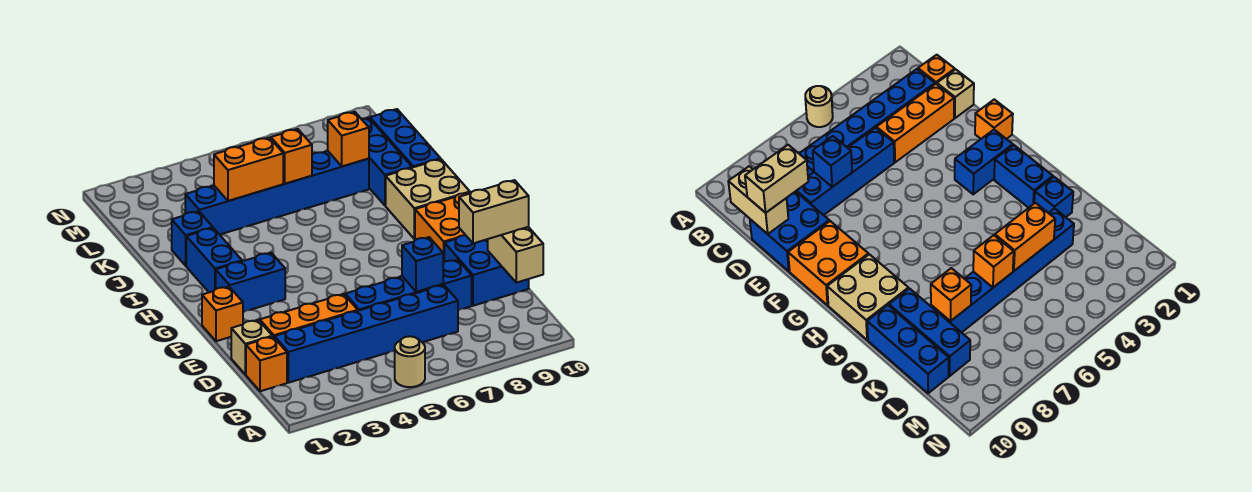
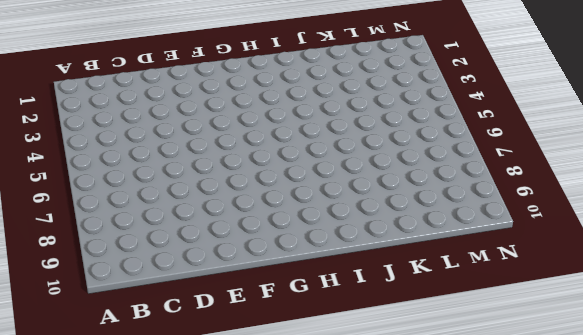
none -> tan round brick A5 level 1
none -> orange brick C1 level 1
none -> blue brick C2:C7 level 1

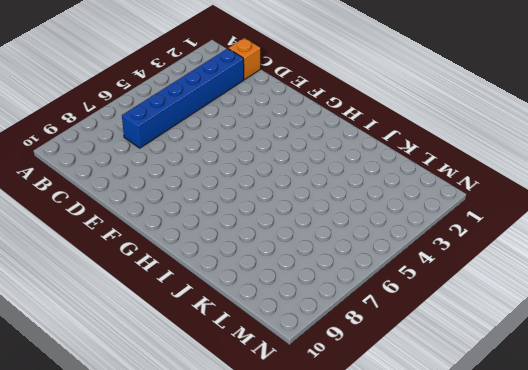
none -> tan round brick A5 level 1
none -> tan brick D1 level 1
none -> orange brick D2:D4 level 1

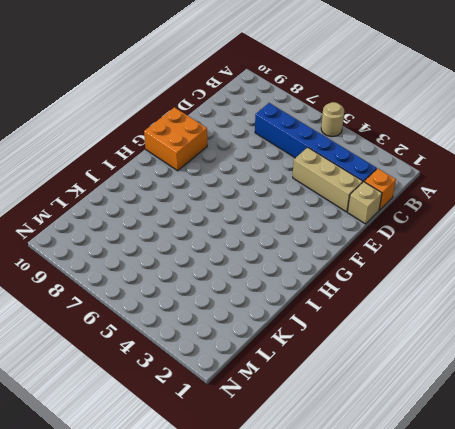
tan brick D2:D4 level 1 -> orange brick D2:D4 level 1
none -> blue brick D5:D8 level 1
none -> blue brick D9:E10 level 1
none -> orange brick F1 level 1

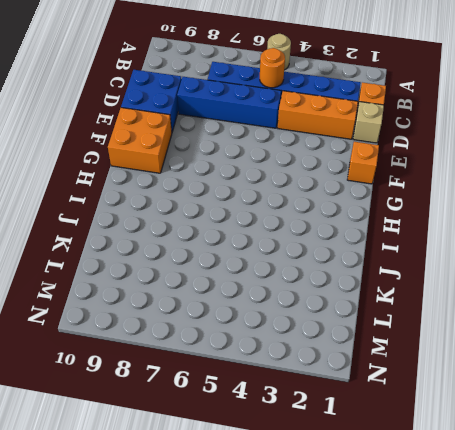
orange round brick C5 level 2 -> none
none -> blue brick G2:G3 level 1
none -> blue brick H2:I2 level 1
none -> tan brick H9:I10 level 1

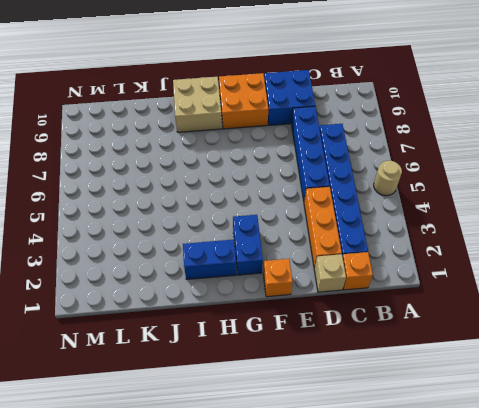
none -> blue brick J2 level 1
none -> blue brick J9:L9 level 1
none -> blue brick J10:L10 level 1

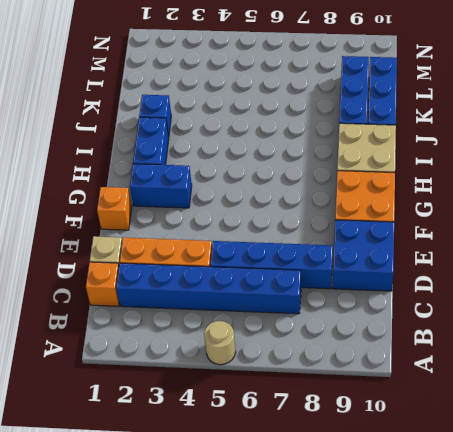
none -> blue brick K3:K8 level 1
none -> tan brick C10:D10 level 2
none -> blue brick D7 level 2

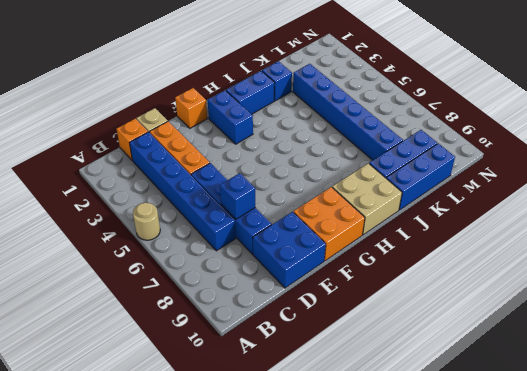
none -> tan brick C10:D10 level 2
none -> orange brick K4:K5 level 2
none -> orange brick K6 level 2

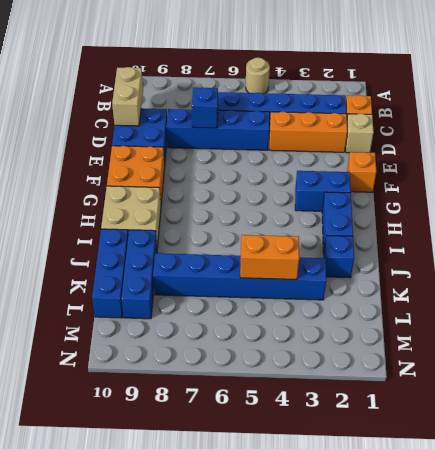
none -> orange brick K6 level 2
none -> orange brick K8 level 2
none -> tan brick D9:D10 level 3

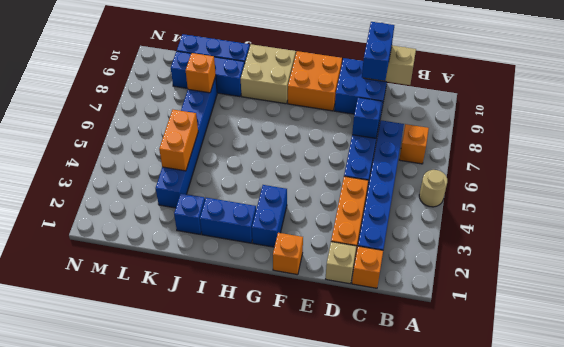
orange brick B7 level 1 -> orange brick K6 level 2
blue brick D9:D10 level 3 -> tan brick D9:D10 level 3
:::
WHAT YOU ARE ASKED TO DO: Pictures are to be left out. Everything else in the records above gets repeated exactly.

TASK SOLUTION:
none -> tan round brick A5 level 1
none -> orange brick C1 level 1
none -> blue brick C2:C7 level 1

none -> tan round brick A5 level 1
none -> tan brick D1 level 1
none -> orange brick D2:D4 level 1

tan brick D2:D4 level 1 -> orange brick D2:D4 level 1
none -> blue brick D5:D8 level 1
none -> blue brick D9:E10 level 1
none -> orange brick F1 level 1

orange round brick C5 level 2 -> none
none -> blue brick G2:G3 level 1
none -> blue brick H2:I2 level 1
none -> tan brick H9:I10 level 1

none -> blue brick J2 level 1
none -> blue brick J9:L9 level 1
none -> blue brick J10:L10 level 1

none -> blue brick K3:K8 level 1
none -> tan brick C10:D10 level 2
none -> blue brick D7 level 2

none -> tan brick C10:D10 level 2
none -> orange brick K4:K5 level 2
none -> orange brick K6 level 2

none -> orange brick K6 level 2
none -> orange brick K8 level 2
none -> tan brick D9:D10 level 3

orange brick B7 level 1 -> orange brick K6 level 2
blue brick D9:D10 level 3 -> tan brick D9:D10 level 3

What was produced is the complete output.